─── RECORDS SUPPLIED ───
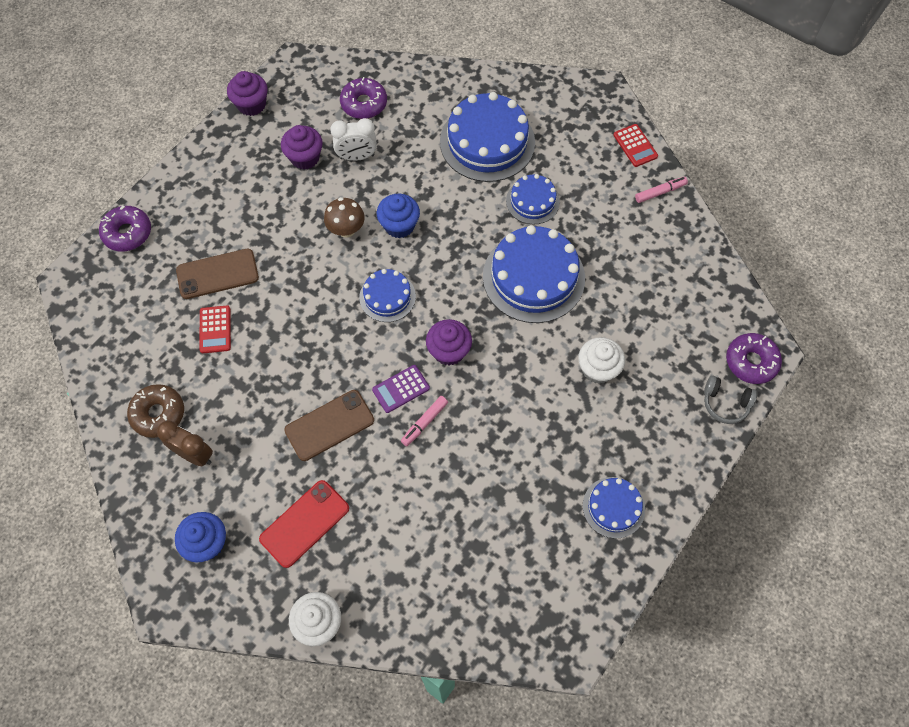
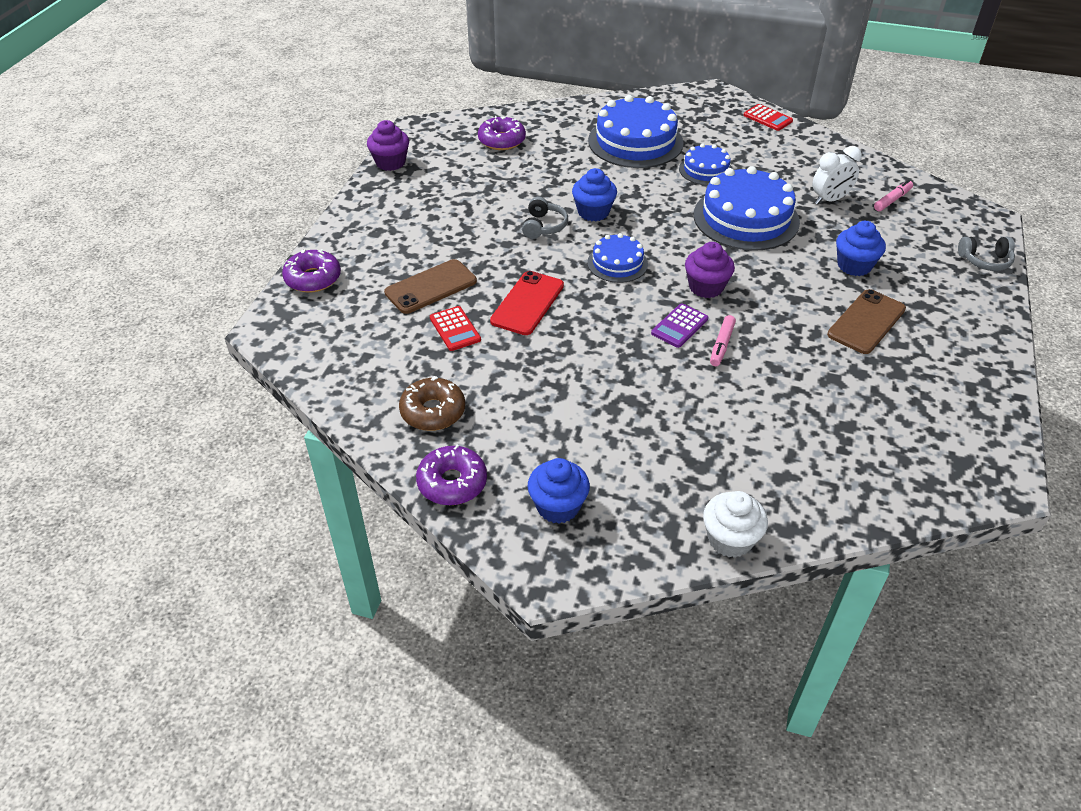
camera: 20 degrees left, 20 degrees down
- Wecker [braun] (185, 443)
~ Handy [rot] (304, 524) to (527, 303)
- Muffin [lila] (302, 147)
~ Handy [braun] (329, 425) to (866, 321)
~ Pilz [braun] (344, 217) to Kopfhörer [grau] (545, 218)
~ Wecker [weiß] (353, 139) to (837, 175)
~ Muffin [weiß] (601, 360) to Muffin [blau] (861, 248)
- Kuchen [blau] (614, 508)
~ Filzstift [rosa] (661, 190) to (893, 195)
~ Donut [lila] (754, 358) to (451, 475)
───
─── RECORDS SUPPLIED ───
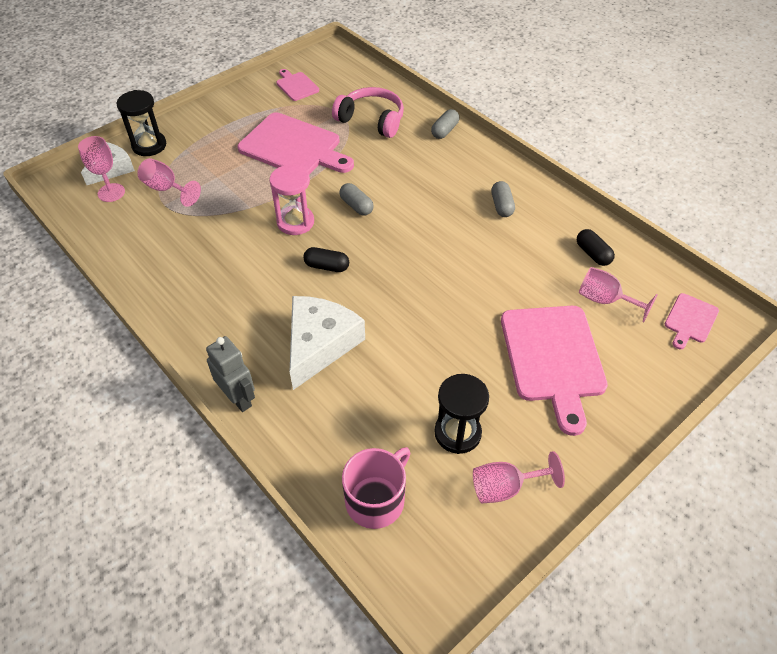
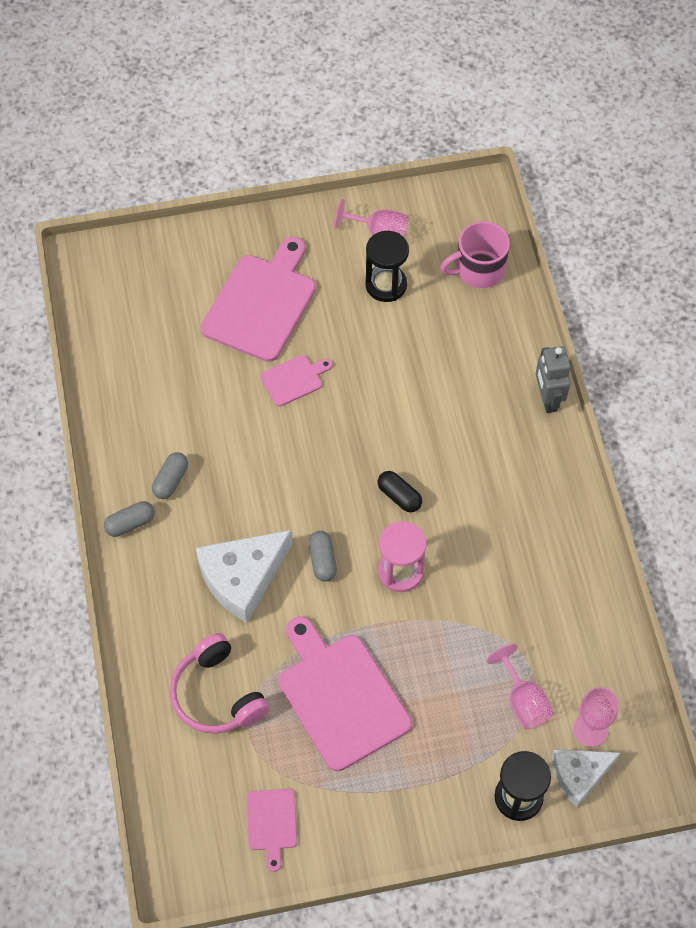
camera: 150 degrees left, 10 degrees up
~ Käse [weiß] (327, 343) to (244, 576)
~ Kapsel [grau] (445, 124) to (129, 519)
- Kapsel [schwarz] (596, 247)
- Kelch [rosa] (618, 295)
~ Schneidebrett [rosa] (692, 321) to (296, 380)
───
#### ASSIGNMENT:
Give the exact lines, and only those, from the line containing "- Kuchen [blau] (614, 508)" through the line containing "to (451, 475)" in the entries above.

#### WRITTEN RESPONSE:
- Kuchen [blau] (614, 508)
~ Filzstift [rosa] (661, 190) to (893, 195)
~ Donut [lila] (754, 358) to (451, 475)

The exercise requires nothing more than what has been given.